What the task asks: Please filter the material and copy out every line that contains the string "appoggiatura".

— START OF Records provided —

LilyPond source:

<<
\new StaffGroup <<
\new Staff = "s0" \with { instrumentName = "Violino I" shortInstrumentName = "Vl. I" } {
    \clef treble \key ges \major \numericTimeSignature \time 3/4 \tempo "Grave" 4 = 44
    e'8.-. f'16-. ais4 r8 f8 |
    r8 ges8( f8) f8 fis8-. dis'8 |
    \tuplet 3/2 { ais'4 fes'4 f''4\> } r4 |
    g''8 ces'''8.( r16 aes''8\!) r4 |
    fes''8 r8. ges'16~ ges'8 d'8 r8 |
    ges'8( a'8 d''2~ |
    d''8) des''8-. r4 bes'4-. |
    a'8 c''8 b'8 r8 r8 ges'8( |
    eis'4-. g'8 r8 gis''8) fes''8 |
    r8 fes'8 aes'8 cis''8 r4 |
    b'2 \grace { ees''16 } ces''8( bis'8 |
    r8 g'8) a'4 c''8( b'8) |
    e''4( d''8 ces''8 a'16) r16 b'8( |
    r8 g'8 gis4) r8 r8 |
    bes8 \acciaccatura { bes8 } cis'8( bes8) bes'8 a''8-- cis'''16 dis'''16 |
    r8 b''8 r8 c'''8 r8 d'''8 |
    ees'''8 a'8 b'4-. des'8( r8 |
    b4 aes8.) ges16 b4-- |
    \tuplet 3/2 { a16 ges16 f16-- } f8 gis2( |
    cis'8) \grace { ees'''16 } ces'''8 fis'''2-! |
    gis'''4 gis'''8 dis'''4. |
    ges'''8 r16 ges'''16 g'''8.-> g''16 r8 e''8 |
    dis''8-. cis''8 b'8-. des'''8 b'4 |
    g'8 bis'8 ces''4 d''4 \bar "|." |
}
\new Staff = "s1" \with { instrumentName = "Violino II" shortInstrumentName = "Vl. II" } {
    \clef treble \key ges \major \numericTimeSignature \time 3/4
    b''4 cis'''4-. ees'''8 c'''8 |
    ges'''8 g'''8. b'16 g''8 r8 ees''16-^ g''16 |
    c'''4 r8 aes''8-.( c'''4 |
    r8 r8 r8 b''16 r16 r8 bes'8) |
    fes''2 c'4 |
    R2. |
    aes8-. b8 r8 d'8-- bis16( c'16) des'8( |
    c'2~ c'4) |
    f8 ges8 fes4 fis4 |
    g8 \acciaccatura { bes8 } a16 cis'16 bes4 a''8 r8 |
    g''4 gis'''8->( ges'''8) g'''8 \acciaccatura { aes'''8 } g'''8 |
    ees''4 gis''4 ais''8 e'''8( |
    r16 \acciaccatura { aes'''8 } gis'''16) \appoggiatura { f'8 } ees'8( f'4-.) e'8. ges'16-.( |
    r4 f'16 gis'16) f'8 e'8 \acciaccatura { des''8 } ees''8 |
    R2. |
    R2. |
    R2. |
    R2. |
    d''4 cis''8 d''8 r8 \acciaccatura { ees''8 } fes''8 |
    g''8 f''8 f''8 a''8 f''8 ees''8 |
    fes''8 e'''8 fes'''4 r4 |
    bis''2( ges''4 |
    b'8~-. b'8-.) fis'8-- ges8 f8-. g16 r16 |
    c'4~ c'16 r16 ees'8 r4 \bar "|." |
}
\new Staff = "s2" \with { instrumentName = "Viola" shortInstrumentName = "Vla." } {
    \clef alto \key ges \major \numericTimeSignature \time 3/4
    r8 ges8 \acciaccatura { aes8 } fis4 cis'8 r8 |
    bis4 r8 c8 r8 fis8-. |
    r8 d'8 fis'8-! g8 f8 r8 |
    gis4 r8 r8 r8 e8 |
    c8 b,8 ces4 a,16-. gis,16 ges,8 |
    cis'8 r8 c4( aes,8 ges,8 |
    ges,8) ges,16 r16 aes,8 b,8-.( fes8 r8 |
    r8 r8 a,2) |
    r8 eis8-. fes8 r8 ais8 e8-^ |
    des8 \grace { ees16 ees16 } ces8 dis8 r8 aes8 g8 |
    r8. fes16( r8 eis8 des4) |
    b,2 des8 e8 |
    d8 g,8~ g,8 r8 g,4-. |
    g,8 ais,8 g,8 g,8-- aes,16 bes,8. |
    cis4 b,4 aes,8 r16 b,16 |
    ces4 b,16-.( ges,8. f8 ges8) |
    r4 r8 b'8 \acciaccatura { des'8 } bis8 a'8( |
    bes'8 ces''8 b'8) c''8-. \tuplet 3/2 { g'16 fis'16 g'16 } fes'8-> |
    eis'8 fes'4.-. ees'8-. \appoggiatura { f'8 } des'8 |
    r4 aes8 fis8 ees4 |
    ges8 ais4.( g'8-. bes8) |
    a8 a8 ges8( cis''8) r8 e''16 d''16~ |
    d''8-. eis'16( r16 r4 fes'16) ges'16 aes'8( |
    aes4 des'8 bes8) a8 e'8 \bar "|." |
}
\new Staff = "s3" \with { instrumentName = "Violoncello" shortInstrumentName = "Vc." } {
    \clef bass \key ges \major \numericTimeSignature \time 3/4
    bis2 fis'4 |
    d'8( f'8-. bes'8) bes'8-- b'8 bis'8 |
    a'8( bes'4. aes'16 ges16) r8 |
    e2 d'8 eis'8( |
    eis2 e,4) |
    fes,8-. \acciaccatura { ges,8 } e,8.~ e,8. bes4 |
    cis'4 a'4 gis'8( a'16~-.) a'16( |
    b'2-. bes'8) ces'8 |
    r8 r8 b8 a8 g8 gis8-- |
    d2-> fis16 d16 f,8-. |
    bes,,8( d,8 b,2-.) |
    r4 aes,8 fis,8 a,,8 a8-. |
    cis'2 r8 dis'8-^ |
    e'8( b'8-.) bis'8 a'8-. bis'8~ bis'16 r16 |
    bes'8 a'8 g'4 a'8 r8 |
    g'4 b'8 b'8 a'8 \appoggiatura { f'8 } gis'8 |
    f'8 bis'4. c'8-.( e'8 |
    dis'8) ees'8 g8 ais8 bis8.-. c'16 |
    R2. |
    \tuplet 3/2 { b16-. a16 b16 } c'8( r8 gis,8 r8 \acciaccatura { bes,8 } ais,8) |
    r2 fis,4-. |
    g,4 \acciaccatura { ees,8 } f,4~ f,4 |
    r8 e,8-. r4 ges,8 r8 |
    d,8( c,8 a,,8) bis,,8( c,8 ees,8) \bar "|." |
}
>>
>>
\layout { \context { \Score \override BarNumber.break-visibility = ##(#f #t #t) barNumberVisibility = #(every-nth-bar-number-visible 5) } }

— END OF Records provided —

Result of the task:
    r16 \acciaccatura { aes'''8 } gis'''16) \appoggiatura { f'8 } ees'8( f'4-.) e'8. ges'16-.( |
    eis'8 fes'4.-. ees'8-. \appoggiatura { f'8 } des'8 |
    g'4 b'8 b'8 a'8 \appoggiatura { f'8 } gis'8 |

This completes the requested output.